*** Opening of Information provided ***

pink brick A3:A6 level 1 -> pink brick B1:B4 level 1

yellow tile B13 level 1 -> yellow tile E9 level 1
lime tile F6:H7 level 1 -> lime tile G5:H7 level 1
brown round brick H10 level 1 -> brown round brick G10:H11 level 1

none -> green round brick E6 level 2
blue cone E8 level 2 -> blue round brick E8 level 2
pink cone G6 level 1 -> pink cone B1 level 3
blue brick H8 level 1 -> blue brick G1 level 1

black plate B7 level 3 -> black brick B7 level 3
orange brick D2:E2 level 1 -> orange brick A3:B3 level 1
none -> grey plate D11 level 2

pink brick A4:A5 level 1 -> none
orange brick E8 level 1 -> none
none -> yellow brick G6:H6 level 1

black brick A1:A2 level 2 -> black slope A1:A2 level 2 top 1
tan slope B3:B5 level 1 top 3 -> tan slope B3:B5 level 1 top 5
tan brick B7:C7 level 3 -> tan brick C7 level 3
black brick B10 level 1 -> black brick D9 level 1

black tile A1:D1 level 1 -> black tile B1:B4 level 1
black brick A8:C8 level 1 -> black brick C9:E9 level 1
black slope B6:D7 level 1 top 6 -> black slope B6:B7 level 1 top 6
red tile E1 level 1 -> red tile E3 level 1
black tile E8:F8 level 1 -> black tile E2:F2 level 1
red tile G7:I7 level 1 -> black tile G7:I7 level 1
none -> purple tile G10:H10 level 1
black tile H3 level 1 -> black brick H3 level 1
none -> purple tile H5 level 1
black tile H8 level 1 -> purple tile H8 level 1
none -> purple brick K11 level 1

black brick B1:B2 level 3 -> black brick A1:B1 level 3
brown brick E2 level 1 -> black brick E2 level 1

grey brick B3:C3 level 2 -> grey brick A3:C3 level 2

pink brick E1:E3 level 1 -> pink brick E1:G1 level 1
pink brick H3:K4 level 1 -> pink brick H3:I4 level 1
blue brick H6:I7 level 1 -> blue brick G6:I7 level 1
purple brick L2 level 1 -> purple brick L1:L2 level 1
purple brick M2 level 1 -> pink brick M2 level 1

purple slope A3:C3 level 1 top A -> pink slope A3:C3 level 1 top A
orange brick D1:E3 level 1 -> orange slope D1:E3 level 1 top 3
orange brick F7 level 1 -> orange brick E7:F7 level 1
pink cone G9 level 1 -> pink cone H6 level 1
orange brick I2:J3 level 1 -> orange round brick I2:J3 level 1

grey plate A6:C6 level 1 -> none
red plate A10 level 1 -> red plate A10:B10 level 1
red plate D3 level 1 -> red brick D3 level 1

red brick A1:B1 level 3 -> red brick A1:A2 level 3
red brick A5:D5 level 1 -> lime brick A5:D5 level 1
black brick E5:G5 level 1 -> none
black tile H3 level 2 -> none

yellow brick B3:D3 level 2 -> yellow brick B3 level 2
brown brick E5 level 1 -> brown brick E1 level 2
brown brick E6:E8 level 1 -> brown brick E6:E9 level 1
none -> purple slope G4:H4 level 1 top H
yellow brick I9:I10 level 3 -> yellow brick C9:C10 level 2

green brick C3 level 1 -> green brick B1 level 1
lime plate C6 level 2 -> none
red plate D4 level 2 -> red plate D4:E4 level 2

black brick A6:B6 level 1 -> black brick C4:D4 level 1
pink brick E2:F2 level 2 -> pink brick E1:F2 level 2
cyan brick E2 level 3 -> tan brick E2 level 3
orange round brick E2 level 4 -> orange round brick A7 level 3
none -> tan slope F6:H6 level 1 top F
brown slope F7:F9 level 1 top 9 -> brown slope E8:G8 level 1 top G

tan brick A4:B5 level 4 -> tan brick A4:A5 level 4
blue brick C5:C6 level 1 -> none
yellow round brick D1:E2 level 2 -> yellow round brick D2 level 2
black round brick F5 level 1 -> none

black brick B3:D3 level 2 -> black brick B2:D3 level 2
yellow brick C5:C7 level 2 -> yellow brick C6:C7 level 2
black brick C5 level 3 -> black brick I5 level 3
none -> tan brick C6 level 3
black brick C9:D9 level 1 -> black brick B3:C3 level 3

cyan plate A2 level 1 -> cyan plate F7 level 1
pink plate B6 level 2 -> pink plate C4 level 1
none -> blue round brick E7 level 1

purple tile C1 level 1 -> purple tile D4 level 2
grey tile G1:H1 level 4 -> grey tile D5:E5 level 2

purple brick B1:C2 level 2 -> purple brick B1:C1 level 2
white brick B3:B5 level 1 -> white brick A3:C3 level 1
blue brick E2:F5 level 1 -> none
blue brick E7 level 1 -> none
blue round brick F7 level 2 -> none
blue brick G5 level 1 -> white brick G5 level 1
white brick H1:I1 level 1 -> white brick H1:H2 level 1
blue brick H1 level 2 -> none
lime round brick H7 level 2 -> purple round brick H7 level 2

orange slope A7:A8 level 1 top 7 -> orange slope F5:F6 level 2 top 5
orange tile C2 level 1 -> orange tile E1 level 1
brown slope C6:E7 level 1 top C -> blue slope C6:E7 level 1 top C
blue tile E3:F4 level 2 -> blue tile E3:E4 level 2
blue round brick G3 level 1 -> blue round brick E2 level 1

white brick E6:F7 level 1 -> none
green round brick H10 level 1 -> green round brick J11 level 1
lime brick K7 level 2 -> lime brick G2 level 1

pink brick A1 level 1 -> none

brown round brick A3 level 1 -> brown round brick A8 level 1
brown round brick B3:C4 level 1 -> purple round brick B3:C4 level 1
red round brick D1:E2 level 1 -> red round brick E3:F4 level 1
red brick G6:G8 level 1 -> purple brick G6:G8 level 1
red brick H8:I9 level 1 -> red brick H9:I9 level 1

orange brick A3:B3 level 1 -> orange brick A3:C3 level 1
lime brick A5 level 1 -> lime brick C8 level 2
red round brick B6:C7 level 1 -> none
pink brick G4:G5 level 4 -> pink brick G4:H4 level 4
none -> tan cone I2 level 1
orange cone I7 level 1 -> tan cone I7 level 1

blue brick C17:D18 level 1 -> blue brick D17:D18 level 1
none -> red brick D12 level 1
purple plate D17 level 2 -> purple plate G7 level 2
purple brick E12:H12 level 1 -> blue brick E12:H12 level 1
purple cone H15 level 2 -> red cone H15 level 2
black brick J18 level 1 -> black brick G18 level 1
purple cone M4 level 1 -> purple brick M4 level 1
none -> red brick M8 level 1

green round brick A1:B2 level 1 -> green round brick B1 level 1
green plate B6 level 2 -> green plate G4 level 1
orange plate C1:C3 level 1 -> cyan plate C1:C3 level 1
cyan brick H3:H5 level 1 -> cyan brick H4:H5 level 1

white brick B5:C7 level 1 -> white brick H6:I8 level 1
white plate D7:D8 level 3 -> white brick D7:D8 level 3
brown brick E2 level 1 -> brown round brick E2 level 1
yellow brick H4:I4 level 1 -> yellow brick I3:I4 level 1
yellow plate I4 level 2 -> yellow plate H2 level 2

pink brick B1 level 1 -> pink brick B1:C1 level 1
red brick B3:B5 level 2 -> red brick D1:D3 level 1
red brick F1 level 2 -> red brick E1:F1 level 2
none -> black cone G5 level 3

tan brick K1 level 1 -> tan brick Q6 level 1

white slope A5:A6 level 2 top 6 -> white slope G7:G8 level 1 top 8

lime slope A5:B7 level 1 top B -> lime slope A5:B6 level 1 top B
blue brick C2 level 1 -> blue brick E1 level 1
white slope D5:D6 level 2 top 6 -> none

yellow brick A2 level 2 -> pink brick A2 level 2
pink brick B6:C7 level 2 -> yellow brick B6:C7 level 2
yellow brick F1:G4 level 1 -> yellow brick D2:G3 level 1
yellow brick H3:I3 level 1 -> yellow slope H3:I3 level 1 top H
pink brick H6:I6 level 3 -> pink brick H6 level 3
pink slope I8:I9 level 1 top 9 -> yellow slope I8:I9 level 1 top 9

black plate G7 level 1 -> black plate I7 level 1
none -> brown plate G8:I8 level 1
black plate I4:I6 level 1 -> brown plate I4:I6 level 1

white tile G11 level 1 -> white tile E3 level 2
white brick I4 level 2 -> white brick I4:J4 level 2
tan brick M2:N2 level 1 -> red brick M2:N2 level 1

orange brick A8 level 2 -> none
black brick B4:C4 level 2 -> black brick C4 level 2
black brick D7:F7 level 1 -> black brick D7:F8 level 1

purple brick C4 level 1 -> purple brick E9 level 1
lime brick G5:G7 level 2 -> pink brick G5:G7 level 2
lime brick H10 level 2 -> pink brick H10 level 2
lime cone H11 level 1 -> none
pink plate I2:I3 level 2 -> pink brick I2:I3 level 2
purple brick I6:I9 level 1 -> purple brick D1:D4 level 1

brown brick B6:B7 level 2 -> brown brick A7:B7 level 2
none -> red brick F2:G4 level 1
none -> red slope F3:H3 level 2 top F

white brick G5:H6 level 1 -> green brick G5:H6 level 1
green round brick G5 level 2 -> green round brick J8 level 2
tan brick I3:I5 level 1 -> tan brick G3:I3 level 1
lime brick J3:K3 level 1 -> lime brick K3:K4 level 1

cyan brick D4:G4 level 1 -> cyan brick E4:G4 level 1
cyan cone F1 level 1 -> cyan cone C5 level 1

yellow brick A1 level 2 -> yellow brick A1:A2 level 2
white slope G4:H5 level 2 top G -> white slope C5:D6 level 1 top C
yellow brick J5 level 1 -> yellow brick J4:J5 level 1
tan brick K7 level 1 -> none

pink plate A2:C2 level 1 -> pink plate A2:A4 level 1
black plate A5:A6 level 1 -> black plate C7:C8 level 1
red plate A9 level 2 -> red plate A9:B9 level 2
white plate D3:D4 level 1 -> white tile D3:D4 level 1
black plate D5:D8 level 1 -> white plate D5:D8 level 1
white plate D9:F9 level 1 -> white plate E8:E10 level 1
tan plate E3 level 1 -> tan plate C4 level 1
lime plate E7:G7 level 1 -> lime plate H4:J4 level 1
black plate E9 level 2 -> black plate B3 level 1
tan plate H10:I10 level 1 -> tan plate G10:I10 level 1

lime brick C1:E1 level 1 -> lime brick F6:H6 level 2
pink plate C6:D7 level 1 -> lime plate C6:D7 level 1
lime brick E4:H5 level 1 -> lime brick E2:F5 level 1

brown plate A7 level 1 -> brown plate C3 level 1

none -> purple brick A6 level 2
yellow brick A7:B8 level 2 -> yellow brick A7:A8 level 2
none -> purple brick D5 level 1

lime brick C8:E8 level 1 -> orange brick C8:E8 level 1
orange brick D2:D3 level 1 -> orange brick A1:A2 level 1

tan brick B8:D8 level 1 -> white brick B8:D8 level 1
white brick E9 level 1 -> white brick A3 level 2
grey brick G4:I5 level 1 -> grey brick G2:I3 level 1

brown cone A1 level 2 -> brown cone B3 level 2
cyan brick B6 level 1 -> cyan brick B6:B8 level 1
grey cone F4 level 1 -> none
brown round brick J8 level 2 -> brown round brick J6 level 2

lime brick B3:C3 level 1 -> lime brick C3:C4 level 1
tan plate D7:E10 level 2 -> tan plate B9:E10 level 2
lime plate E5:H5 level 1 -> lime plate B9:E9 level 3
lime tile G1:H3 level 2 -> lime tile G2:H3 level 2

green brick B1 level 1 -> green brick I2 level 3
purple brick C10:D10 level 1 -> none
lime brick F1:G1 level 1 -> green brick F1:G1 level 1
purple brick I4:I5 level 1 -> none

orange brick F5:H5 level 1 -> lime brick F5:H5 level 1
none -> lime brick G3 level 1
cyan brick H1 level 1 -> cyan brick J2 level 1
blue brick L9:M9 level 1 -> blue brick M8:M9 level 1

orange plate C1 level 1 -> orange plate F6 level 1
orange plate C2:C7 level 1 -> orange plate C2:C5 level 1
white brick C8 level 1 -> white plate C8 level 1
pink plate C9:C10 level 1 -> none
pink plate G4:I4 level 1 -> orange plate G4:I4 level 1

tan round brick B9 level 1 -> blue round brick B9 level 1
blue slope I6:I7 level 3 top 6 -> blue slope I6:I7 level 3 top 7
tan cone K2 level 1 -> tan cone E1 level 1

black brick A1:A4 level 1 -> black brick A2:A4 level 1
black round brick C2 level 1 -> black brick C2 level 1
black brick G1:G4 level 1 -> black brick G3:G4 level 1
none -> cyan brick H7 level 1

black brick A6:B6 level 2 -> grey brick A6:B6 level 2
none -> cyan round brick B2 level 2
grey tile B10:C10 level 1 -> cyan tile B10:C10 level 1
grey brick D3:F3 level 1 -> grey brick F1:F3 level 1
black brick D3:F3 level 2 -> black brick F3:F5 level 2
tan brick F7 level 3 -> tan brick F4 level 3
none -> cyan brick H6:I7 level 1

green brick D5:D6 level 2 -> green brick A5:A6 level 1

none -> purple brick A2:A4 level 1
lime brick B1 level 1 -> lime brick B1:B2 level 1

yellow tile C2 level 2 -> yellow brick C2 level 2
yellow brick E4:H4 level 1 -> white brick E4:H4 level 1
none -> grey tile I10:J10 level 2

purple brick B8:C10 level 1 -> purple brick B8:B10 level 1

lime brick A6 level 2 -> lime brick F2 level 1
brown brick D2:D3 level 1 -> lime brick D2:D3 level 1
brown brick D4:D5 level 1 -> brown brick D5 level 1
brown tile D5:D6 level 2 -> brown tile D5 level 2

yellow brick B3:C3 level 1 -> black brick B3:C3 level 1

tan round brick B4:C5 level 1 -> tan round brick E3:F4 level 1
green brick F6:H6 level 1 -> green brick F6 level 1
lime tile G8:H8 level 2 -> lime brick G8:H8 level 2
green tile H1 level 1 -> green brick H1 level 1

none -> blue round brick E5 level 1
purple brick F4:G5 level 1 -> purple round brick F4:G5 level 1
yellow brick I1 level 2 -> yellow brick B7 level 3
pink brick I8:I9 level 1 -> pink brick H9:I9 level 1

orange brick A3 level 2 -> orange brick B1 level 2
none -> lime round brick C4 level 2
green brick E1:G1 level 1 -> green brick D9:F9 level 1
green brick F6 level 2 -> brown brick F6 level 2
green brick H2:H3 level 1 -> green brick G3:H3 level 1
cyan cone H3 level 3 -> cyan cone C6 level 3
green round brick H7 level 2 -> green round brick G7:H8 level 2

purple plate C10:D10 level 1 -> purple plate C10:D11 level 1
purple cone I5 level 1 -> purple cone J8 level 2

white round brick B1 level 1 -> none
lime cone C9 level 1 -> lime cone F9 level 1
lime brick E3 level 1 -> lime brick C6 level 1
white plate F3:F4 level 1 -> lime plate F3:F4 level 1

*** Close of Information provided ***

Problem to solve:
Scan the lines above for "grey" and state how many match, nothing more.

Reply to the task:
10